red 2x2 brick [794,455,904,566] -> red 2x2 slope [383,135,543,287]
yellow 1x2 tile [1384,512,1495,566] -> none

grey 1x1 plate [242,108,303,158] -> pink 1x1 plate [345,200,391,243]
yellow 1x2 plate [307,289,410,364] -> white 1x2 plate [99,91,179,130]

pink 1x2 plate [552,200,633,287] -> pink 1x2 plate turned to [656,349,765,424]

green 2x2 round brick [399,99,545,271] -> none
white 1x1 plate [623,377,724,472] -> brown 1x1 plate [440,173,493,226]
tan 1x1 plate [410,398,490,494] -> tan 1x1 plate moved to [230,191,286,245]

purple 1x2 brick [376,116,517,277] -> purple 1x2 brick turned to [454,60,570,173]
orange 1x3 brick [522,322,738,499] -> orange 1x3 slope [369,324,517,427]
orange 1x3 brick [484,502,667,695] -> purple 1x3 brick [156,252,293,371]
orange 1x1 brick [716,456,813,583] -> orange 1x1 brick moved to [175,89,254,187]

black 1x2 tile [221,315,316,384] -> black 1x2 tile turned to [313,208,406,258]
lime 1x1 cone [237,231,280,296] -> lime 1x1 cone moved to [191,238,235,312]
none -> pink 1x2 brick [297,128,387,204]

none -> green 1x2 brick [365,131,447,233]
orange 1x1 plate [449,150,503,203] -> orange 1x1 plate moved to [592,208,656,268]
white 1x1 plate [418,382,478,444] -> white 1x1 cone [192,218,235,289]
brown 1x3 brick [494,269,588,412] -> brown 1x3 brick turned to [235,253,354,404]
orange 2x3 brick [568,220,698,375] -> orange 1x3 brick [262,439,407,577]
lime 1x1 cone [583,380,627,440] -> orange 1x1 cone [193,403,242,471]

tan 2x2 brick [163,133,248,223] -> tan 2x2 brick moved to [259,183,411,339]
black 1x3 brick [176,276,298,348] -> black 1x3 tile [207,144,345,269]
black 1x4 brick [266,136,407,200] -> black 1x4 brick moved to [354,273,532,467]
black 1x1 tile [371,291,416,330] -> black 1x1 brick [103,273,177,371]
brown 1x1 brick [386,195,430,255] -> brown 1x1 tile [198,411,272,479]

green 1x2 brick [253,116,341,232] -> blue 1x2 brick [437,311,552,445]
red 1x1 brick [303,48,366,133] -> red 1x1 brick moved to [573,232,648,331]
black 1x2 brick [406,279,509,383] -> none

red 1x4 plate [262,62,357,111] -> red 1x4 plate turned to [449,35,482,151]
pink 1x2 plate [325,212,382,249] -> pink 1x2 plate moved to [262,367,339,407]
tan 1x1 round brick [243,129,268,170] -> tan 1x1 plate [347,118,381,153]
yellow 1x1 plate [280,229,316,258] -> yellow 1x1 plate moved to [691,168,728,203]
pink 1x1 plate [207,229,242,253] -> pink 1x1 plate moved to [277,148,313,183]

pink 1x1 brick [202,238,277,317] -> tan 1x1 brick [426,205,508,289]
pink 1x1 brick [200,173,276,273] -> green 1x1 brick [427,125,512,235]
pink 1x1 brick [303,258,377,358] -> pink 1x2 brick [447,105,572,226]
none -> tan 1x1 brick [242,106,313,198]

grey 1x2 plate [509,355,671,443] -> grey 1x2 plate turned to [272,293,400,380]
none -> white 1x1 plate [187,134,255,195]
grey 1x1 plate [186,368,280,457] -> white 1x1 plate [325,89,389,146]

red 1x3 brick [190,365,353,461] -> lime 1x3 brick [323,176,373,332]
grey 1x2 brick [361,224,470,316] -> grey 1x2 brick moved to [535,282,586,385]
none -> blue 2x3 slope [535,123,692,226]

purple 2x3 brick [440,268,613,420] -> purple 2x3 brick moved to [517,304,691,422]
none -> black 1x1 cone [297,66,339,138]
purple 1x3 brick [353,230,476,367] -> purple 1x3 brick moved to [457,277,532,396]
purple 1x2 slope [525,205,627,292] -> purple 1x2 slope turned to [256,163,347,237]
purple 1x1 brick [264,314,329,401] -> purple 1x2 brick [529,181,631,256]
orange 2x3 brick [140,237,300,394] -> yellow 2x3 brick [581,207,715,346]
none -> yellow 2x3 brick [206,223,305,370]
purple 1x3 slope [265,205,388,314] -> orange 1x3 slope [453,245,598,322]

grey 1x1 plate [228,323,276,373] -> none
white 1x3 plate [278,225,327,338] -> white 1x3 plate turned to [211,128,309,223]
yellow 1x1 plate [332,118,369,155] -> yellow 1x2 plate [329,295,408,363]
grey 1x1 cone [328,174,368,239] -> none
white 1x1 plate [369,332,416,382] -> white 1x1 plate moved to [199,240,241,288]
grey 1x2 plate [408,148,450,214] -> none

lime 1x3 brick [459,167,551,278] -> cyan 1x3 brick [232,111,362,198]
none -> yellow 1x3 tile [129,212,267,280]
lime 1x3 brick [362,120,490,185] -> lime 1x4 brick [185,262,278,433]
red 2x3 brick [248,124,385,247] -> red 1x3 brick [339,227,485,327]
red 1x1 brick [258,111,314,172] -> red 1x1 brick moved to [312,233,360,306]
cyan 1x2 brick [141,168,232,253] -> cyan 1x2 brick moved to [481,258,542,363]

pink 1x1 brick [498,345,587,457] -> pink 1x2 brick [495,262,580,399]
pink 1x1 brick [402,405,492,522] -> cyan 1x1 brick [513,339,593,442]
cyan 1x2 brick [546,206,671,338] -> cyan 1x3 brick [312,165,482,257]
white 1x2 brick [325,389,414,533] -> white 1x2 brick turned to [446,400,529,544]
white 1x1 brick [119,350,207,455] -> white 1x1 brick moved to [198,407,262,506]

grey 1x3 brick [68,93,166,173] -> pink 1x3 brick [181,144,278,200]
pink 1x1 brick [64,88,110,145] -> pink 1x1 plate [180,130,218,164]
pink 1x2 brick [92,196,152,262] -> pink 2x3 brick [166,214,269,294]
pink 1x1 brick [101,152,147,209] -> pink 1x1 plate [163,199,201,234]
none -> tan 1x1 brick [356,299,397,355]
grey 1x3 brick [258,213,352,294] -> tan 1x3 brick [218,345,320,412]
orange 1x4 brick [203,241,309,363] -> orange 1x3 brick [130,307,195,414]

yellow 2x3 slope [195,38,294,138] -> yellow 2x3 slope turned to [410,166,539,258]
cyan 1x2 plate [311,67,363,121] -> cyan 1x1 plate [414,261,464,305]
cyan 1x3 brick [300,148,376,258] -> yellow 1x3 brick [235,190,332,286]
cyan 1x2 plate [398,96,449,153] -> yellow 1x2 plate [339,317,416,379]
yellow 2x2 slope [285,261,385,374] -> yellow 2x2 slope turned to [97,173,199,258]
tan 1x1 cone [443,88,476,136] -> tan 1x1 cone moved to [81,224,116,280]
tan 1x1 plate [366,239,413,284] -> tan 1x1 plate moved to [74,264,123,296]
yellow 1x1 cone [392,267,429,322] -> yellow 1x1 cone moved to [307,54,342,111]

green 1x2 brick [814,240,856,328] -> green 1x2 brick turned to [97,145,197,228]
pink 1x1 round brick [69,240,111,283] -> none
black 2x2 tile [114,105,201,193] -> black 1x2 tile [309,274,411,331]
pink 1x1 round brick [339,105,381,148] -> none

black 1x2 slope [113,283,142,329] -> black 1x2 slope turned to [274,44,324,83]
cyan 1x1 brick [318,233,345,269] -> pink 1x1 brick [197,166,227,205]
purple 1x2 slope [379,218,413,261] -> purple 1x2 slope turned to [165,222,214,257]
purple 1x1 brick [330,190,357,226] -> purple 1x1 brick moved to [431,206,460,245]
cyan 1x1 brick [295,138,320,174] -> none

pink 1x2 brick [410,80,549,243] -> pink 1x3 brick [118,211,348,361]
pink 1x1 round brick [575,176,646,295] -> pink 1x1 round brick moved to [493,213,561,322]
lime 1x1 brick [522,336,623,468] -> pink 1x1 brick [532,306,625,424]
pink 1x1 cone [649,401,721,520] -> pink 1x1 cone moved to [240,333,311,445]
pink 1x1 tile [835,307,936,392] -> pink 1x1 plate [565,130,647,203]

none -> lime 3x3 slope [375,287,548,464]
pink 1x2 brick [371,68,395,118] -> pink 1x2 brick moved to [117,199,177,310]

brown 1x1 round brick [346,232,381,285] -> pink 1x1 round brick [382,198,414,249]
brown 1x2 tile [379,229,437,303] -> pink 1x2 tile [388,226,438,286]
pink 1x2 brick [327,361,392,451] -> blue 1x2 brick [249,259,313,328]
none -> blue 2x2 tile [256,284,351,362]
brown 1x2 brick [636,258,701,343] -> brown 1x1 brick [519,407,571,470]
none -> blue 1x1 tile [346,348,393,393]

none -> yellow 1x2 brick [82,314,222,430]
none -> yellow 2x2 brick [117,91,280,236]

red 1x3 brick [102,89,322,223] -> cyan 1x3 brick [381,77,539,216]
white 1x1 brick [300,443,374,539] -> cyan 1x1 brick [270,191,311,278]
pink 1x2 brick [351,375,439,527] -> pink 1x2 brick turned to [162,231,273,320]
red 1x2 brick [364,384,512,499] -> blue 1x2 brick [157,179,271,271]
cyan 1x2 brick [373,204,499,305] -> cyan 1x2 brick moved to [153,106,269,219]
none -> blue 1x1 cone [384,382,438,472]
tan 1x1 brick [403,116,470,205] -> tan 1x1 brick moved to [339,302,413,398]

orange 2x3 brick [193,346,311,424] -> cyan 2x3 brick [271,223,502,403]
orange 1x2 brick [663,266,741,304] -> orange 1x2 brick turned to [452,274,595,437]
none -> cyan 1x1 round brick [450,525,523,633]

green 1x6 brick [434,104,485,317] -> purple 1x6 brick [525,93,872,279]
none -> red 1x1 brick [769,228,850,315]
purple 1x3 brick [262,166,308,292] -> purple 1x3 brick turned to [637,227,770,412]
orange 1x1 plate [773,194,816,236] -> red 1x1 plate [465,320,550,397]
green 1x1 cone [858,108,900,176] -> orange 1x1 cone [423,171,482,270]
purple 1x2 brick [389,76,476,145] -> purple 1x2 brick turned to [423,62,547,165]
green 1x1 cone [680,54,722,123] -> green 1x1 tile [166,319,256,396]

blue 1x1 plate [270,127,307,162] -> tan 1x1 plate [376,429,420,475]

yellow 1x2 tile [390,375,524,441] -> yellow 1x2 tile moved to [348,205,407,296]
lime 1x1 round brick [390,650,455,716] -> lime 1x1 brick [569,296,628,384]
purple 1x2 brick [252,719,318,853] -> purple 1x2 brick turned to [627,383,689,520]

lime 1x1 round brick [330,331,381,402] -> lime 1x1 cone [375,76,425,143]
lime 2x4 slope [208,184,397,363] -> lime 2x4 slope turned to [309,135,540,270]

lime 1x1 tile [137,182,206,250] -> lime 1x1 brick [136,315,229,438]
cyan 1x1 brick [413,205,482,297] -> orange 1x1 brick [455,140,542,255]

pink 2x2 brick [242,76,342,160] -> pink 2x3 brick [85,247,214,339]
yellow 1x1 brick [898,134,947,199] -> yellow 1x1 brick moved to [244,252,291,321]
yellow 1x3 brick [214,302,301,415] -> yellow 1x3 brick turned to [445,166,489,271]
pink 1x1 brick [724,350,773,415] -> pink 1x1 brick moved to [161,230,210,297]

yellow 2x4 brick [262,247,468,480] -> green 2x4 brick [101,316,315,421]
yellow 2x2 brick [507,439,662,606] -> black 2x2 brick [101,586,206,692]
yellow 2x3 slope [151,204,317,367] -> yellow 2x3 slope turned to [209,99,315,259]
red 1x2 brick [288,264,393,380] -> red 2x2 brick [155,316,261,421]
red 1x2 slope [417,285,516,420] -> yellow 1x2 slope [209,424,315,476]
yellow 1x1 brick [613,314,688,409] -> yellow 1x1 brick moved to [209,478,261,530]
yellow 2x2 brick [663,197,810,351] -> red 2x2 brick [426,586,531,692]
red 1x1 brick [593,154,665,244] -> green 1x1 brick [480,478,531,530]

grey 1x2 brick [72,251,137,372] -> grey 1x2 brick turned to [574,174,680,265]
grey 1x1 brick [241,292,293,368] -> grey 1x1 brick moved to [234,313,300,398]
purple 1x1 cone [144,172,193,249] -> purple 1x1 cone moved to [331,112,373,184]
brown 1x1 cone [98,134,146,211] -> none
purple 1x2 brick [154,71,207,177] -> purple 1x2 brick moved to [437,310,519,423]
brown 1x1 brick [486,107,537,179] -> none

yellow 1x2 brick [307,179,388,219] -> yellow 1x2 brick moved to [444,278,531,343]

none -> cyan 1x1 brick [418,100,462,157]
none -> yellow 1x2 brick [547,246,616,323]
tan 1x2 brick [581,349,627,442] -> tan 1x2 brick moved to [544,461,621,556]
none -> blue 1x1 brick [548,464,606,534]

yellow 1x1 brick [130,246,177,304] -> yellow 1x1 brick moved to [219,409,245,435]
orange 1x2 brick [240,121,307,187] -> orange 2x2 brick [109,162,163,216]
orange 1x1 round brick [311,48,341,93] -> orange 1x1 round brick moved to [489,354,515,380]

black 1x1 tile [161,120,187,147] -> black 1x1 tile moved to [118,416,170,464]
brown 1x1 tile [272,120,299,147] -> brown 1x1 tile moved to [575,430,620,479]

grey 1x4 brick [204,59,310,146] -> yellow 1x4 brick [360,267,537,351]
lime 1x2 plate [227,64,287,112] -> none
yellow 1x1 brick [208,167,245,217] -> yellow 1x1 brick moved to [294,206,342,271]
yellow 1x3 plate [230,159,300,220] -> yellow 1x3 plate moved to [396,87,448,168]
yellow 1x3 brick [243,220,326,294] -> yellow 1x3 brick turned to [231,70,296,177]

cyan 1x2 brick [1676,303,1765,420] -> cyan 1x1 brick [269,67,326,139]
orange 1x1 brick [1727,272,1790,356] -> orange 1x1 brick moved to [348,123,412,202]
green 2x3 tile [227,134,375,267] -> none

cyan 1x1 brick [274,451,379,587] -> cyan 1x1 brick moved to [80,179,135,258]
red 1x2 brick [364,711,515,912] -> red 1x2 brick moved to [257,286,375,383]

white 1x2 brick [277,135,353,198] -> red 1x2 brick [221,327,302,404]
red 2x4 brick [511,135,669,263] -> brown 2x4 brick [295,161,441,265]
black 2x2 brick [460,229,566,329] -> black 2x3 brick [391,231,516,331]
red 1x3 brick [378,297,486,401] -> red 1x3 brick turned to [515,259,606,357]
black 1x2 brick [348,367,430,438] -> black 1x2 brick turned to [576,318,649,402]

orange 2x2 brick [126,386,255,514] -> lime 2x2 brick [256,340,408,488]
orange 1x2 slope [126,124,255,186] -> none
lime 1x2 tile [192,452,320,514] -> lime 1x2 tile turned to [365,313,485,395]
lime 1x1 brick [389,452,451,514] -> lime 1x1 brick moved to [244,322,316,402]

**Your instructions**
Take the listing from its first line to the line containing "tan 1x1 round". Reproduce those lines exactly and nothing else.

**Reply**
red 2x2 brick [794,455,904,566] -> red 2x2 slope [383,135,543,287]
yellow 1x2 tile [1384,512,1495,566] -> none

grey 1x1 plate [242,108,303,158] -> pink 1x1 plate [345,200,391,243]
yellow 1x2 plate [307,289,410,364] -> white 1x2 plate [99,91,179,130]

pink 1x2 plate [552,200,633,287] -> pink 1x2 plate turned to [656,349,765,424]

green 2x2 round brick [399,99,545,271] -> none
white 1x1 plate [623,377,724,472] -> brown 1x1 plate [440,173,493,226]
tan 1x1 plate [410,398,490,494] -> tan 1x1 plate moved to [230,191,286,245]

purple 1x2 brick [376,116,517,277] -> purple 1x2 brick turned to [454,60,570,173]
orange 1x3 brick [522,322,738,499] -> orange 1x3 slope [369,324,517,427]
orange 1x3 brick [484,502,667,695] -> purple 1x3 brick [156,252,293,371]
orange 1x1 brick [716,456,813,583] -> orange 1x1 brick moved to [175,89,254,187]

black 1x2 tile [221,315,316,384] -> black 1x2 tile turned to [313,208,406,258]
lime 1x1 cone [237,231,280,296] -> lime 1x1 cone moved to [191,238,235,312]
none -> pink 1x2 brick [297,128,387,204]

none -> green 1x2 brick [365,131,447,233]
orange 1x1 plate [449,150,503,203] -> orange 1x1 plate moved to [592,208,656,268]
white 1x1 plate [418,382,478,444] -> white 1x1 cone [192,218,235,289]
brown 1x3 brick [494,269,588,412] -> brown 1x3 brick turned to [235,253,354,404]
orange 2x3 brick [568,220,698,375] -> orange 1x3 brick [262,439,407,577]
lime 1x1 cone [583,380,627,440] -> orange 1x1 cone [193,403,242,471]

tan 2x2 brick [163,133,248,223] -> tan 2x2 brick moved to [259,183,411,339]
black 1x3 brick [176,276,298,348] -> black 1x3 tile [207,144,345,269]
black 1x4 brick [266,136,407,200] -> black 1x4 brick moved to [354,273,532,467]
black 1x1 tile [371,291,416,330] -> black 1x1 brick [103,273,177,371]
brown 1x1 brick [386,195,430,255] -> brown 1x1 tile [198,411,272,479]

green 1x2 brick [253,116,341,232] -> blue 1x2 brick [437,311,552,445]
red 1x1 brick [303,48,366,133] -> red 1x1 brick moved to [573,232,648,331]
black 1x2 brick [406,279,509,383] -> none

red 1x4 plate [262,62,357,111] -> red 1x4 plate turned to [449,35,482,151]
pink 1x2 plate [325,212,382,249] -> pink 1x2 plate moved to [262,367,339,407]
tan 1x1 round brick [243,129,268,170] -> tan 1x1 plate [347,118,381,153]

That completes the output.